Quote, without any change, the line that contains "pink pentagon at (1235, 321): moved 4 px up" and all lines that follow it to the end of the data below.
Given information Block Start
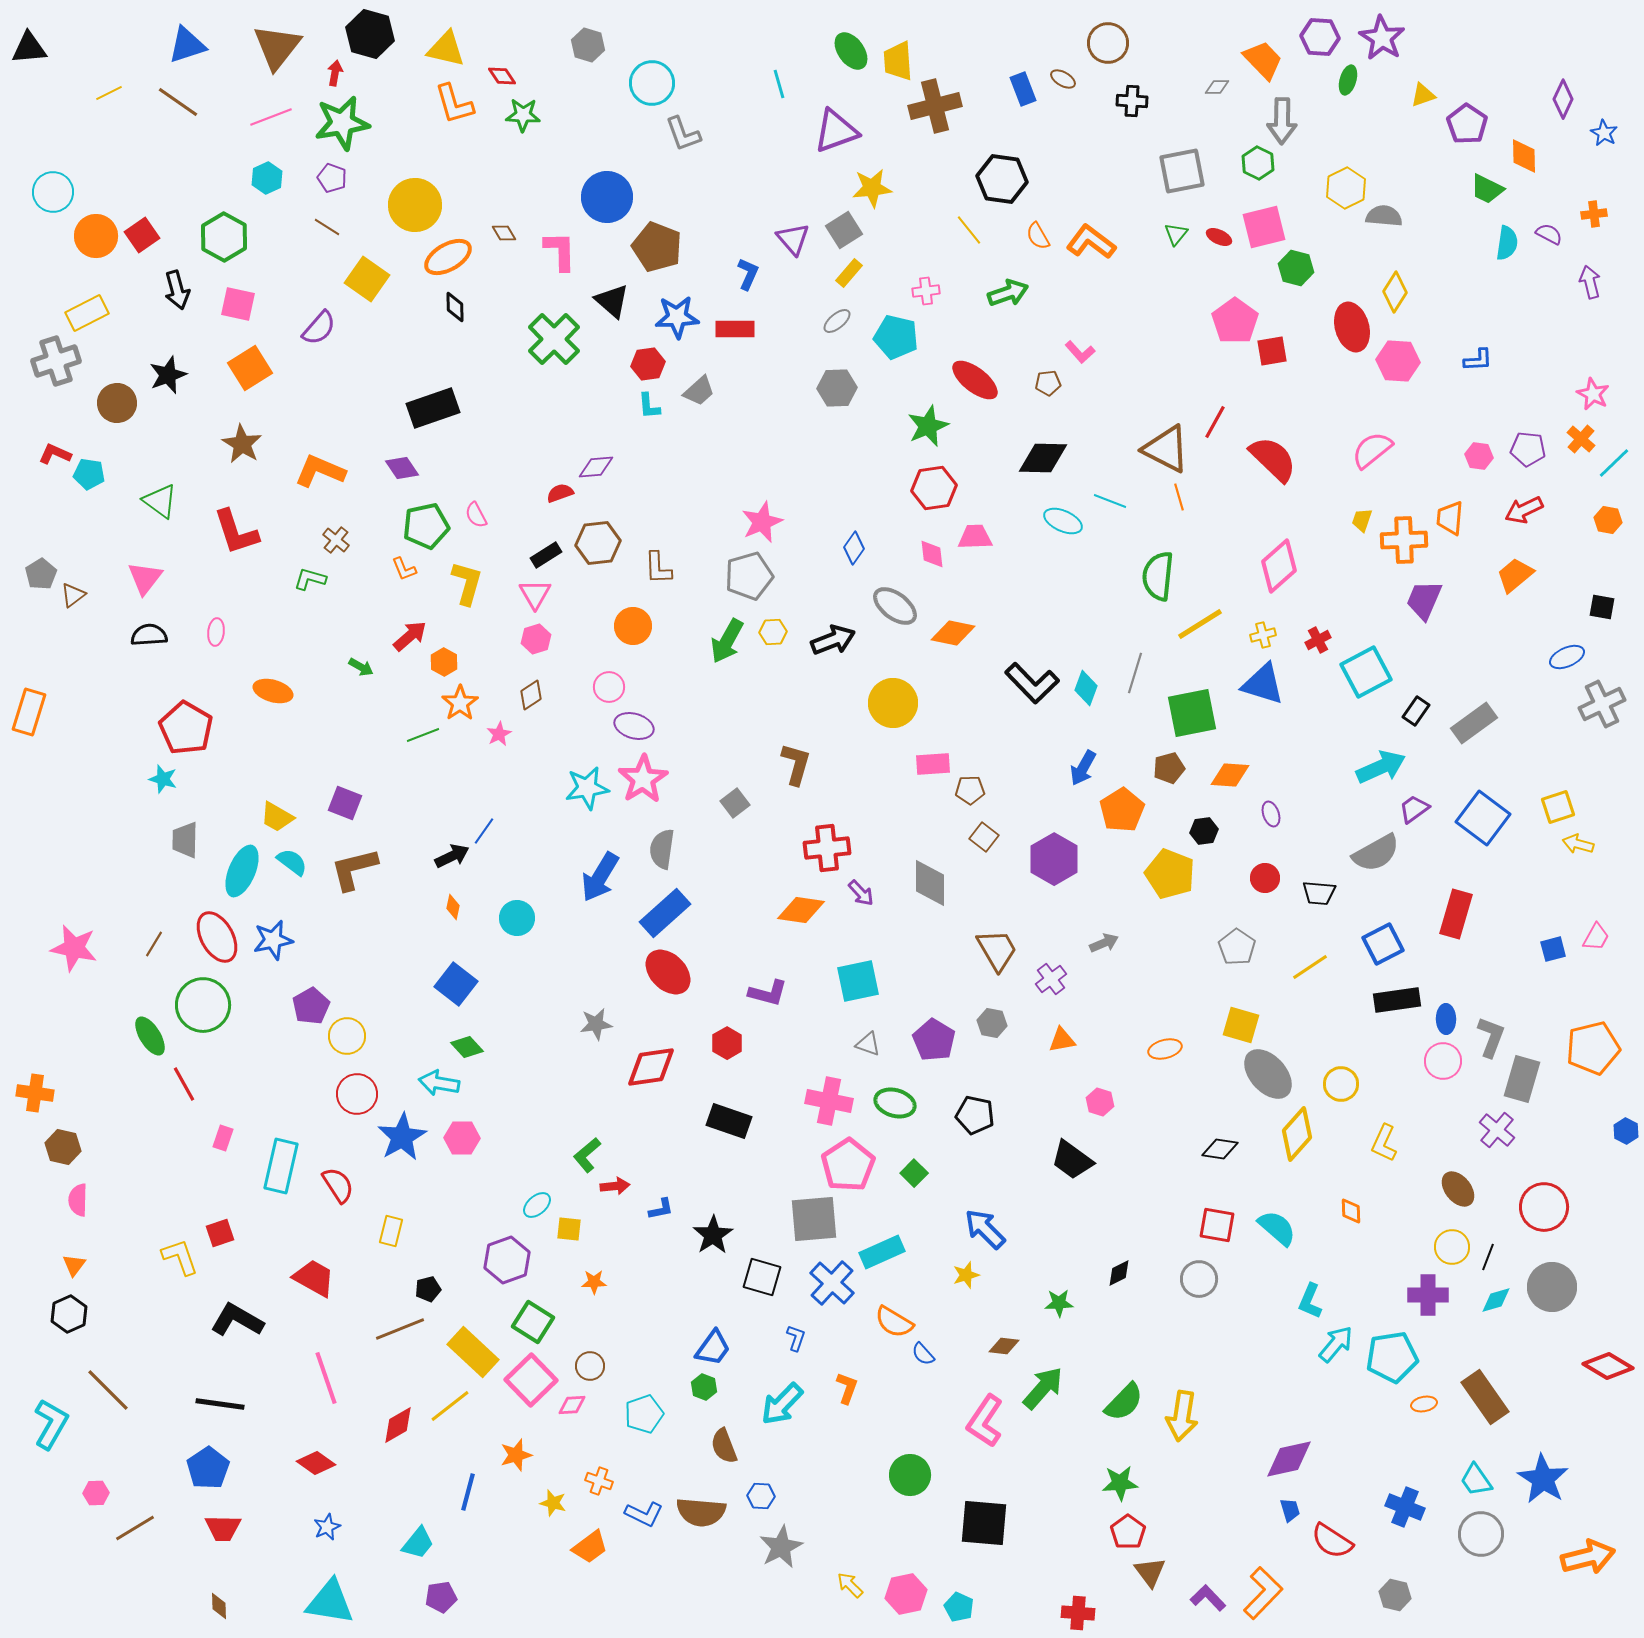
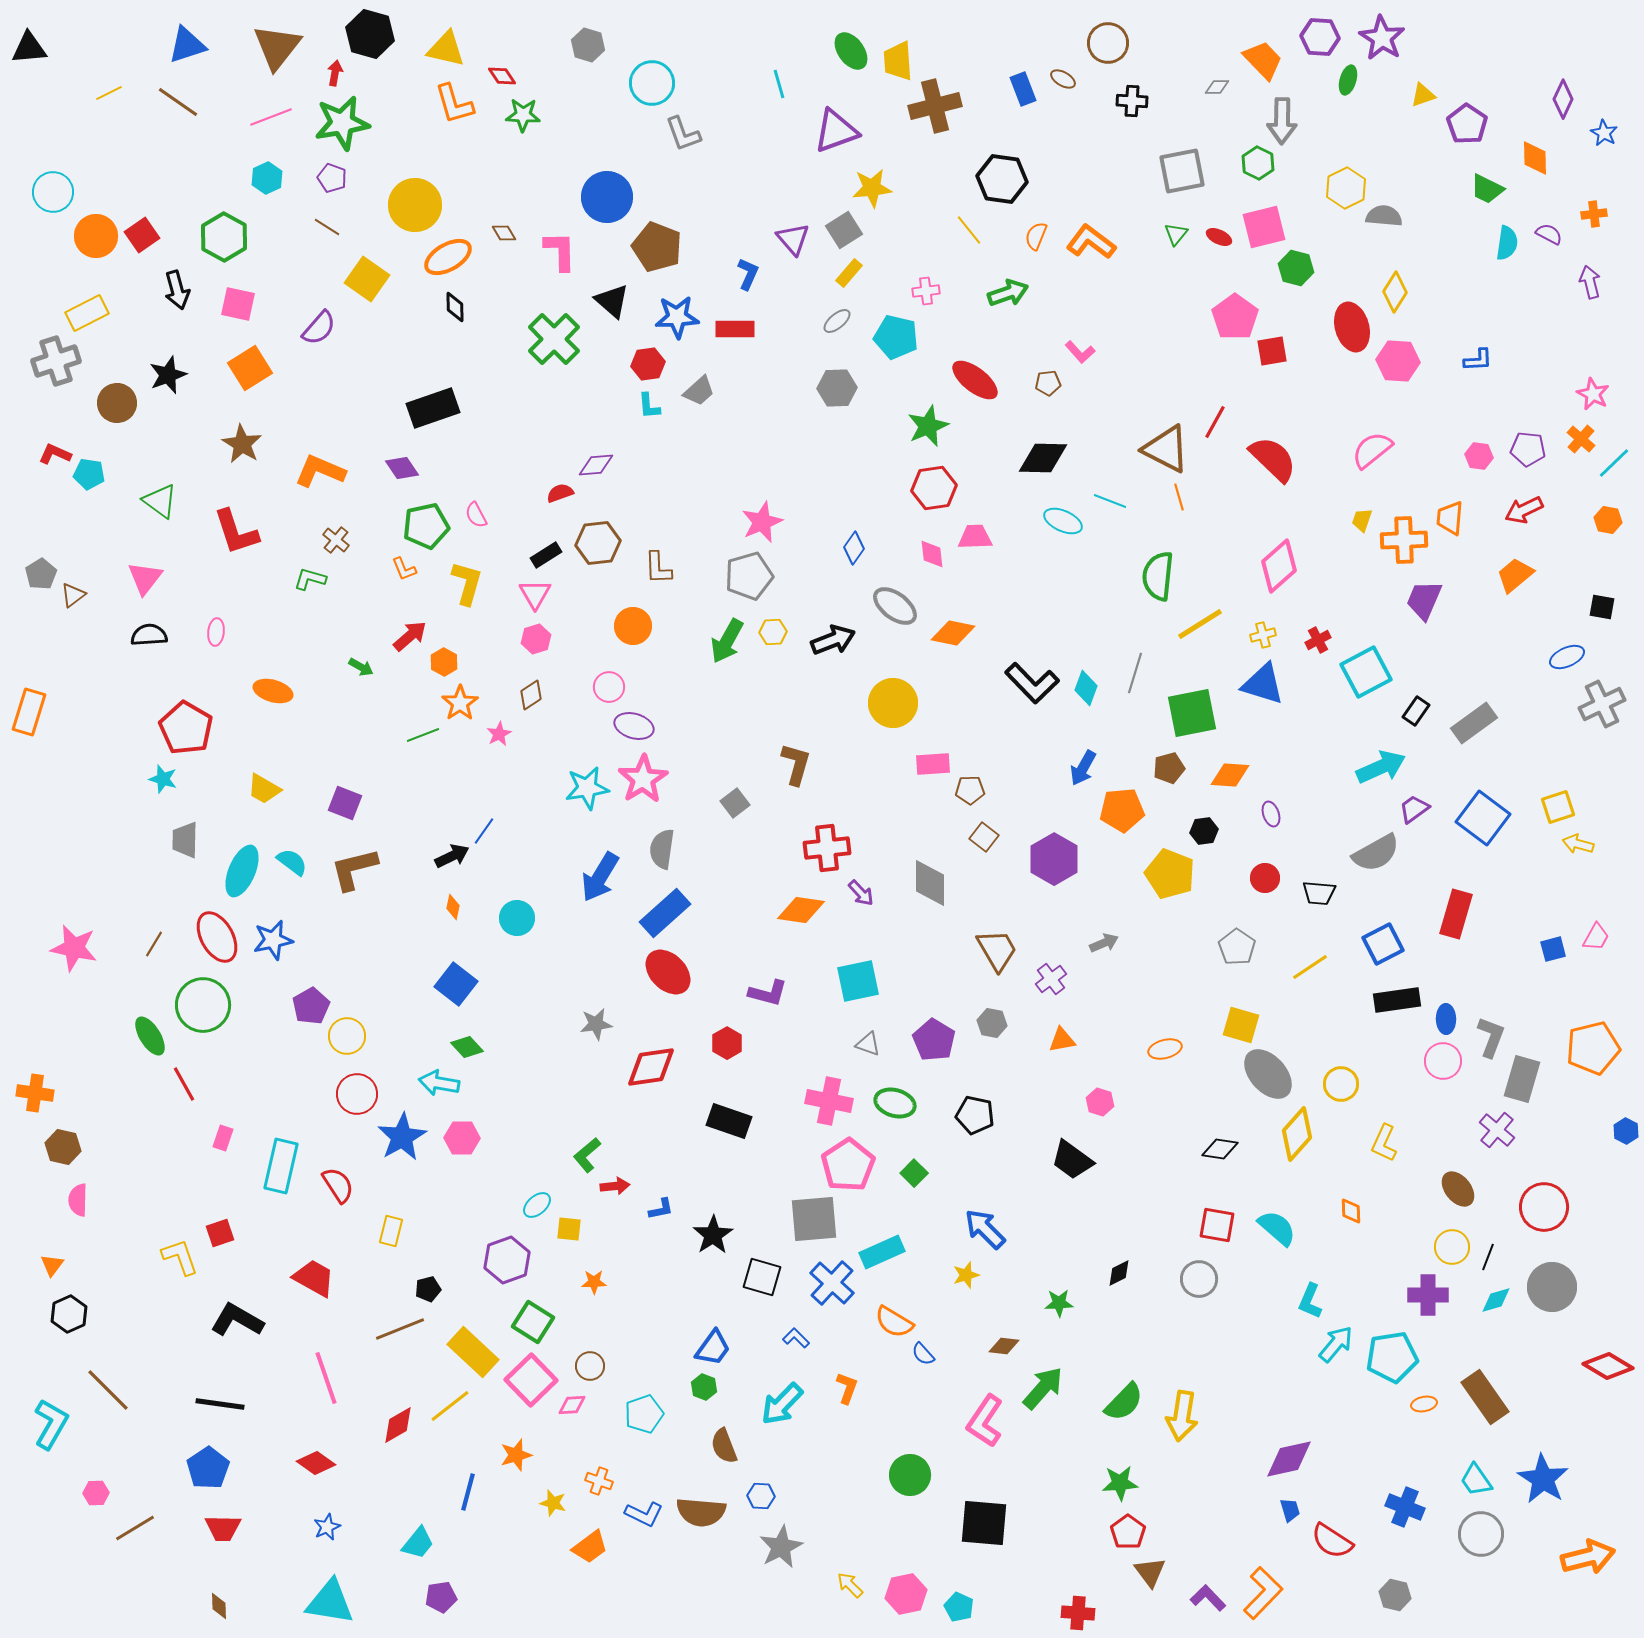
orange diamond at (1524, 156): moved 11 px right, 2 px down
orange semicircle at (1038, 236): moved 2 px left; rotated 52 degrees clockwise
pink pentagon at (1235, 321): moved 4 px up
purple diamond at (596, 467): moved 2 px up
orange pentagon at (1122, 810): rotated 27 degrees clockwise
yellow trapezoid at (277, 817): moved 13 px left, 28 px up
orange triangle at (74, 1265): moved 22 px left
blue L-shape at (796, 1338): rotated 64 degrees counterclockwise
Given information Block End
Response to this exercise:
pink pentagon at (1235, 321): moved 4 px up
purple diamond at (596, 467): moved 2 px up
orange pentagon at (1122, 810): rotated 27 degrees clockwise
yellow trapezoid at (277, 817): moved 13 px left, 28 px up
orange triangle at (74, 1265): moved 22 px left
blue L-shape at (796, 1338): rotated 64 degrees counterclockwise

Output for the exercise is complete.